Exercise goal >> Your answer must be the data repeated exactly, with no pictures in it.

Record set >>
++++++++

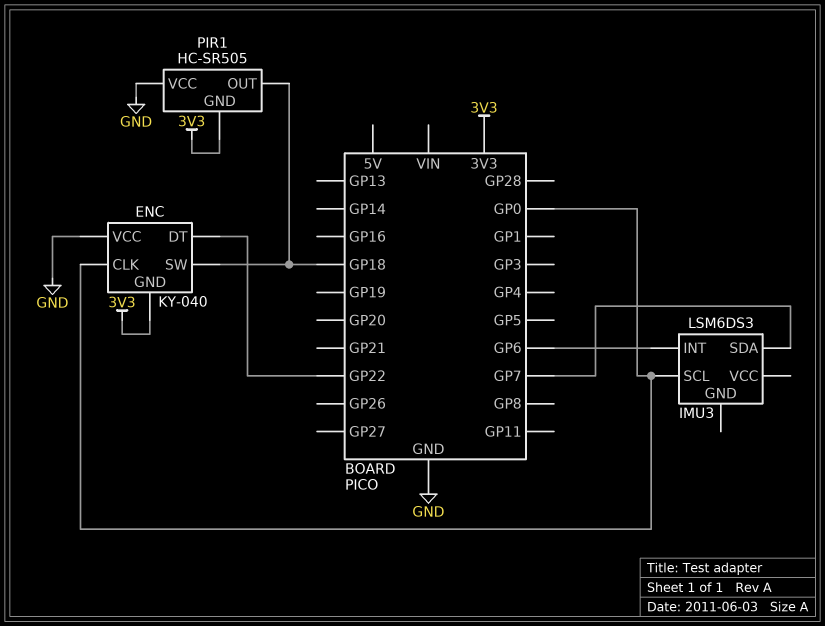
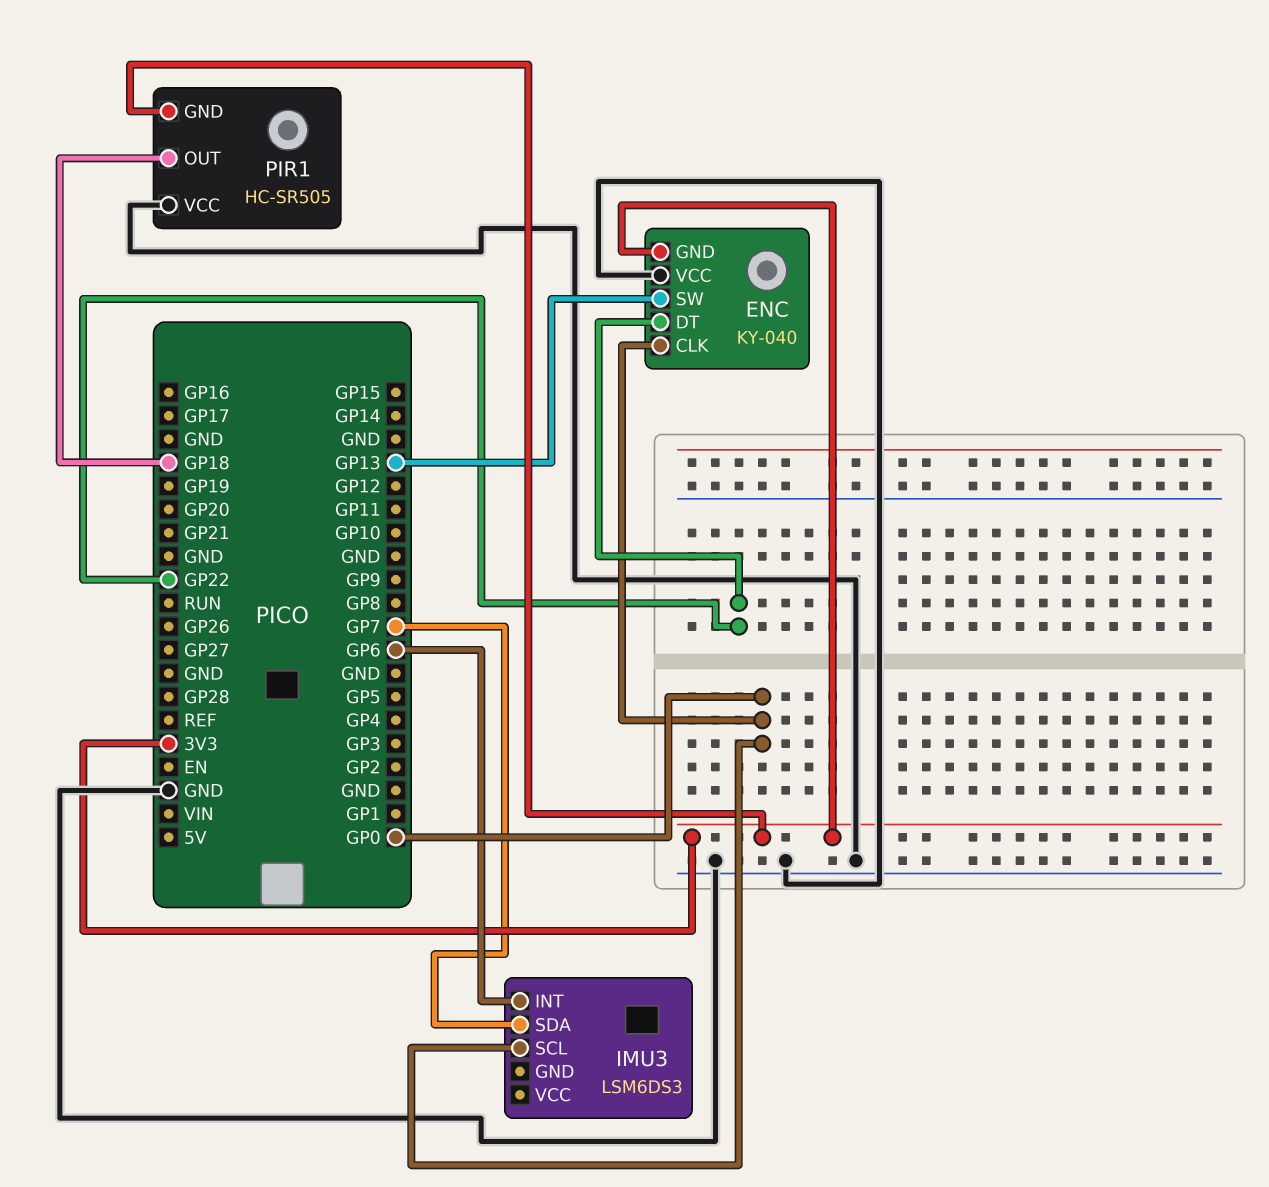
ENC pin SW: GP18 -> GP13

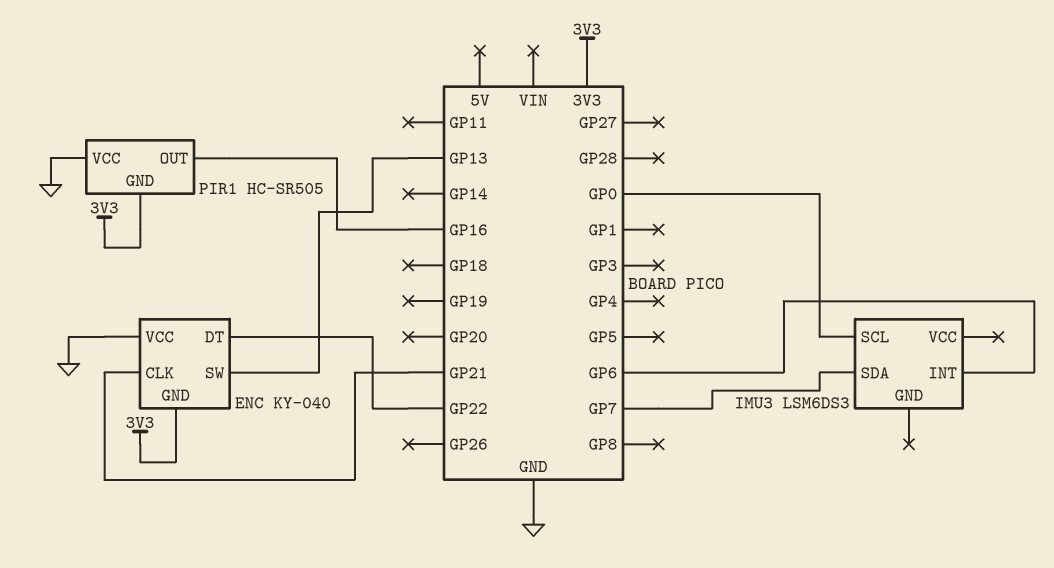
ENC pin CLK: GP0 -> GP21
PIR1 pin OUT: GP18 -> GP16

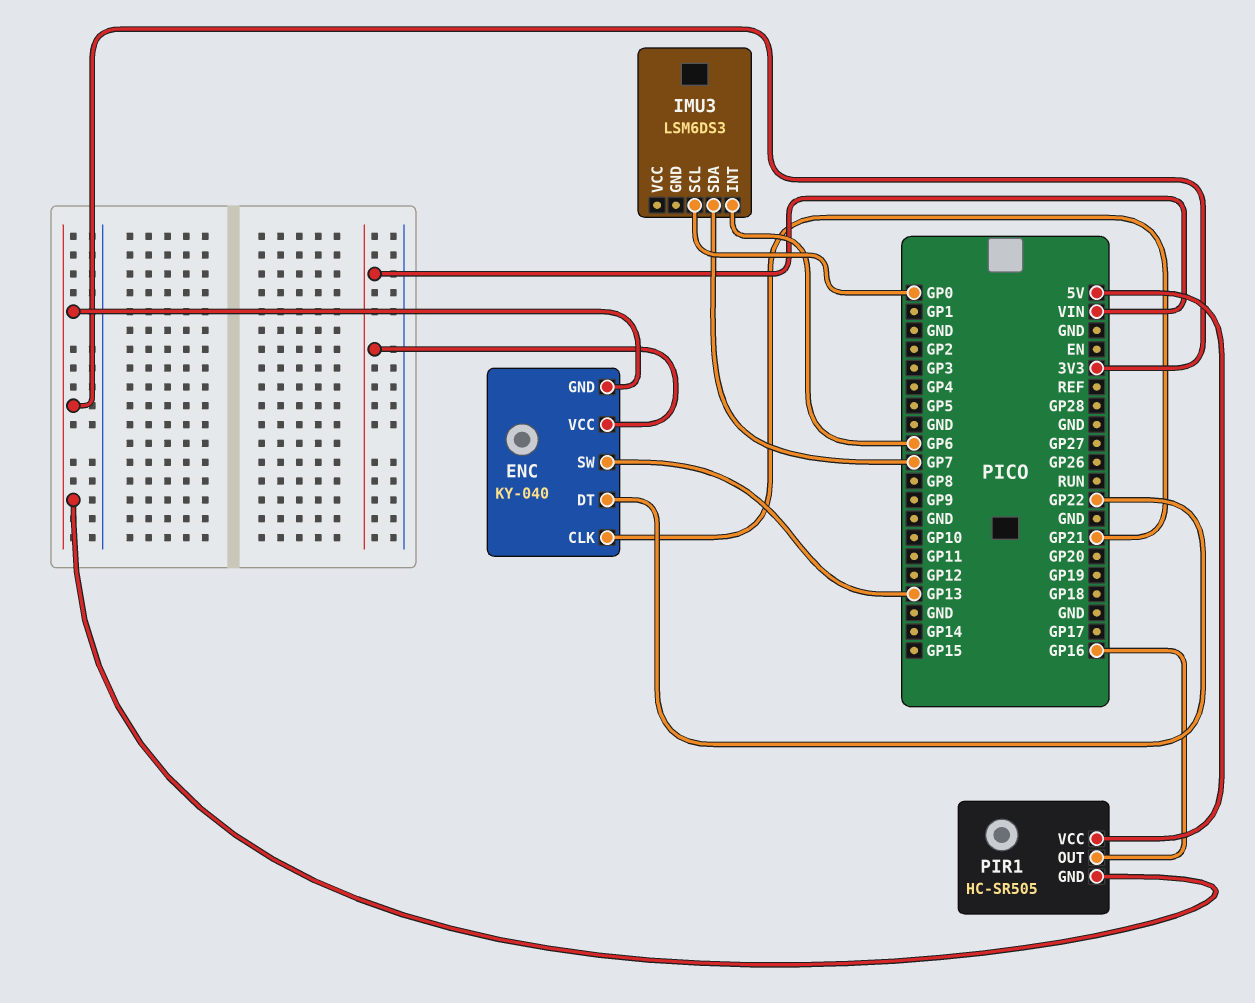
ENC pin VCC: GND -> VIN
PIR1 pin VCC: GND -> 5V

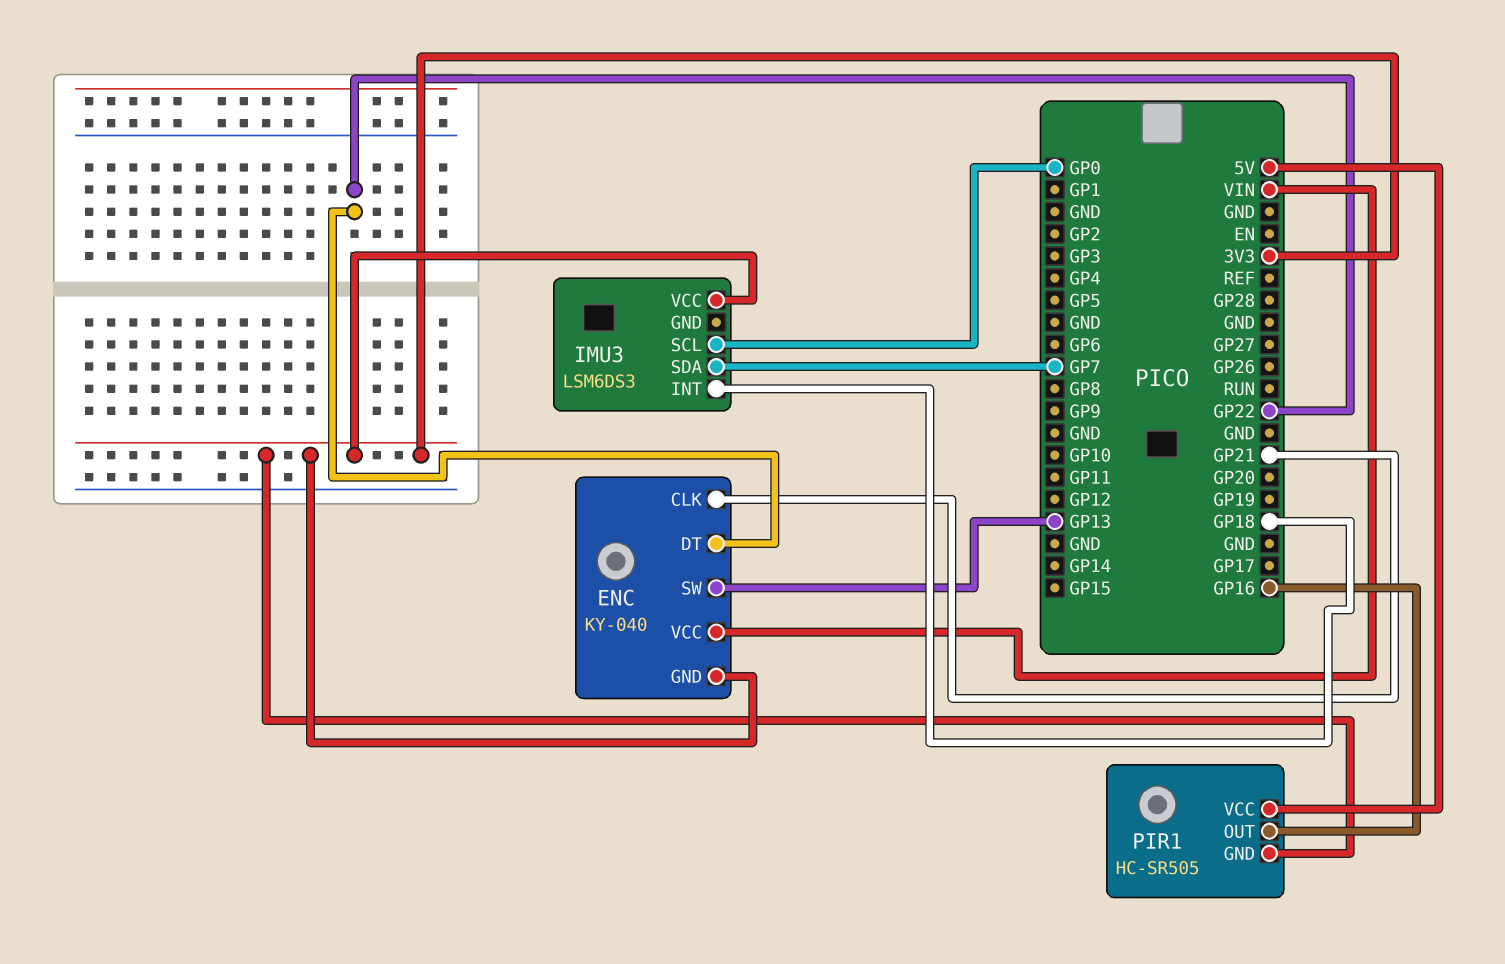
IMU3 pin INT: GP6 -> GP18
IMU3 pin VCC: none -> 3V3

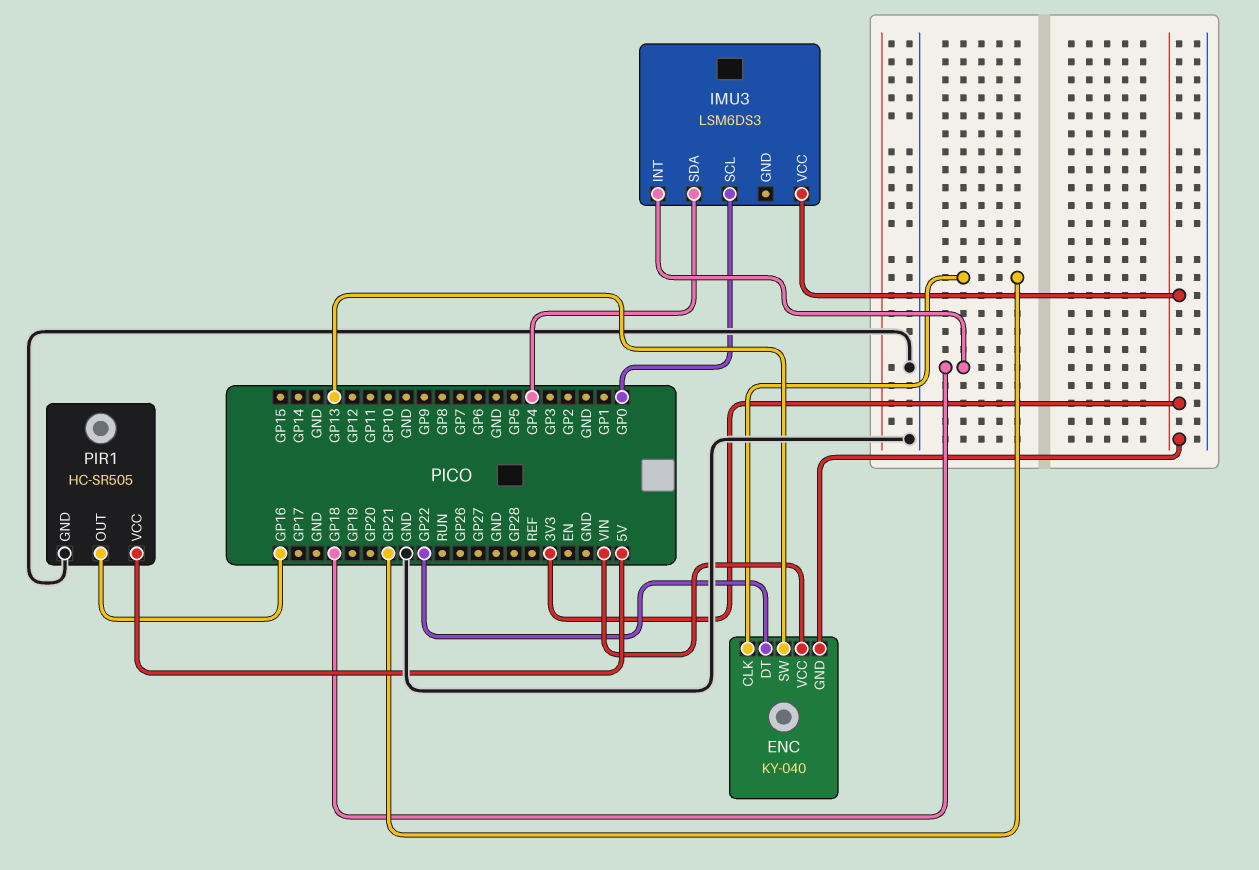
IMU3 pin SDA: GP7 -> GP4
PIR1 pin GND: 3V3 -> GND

++++++++

Response area >>
ENC pin SW: GP18 -> GP13

ENC pin CLK: GP0 -> GP21
PIR1 pin OUT: GP18 -> GP16

ENC pin VCC: GND -> VIN
PIR1 pin VCC: GND -> 5V

IMU3 pin INT: GP6 -> GP18
IMU3 pin VCC: none -> 3V3

IMU3 pin SDA: GP7 -> GP4
PIR1 pin GND: 3V3 -> GND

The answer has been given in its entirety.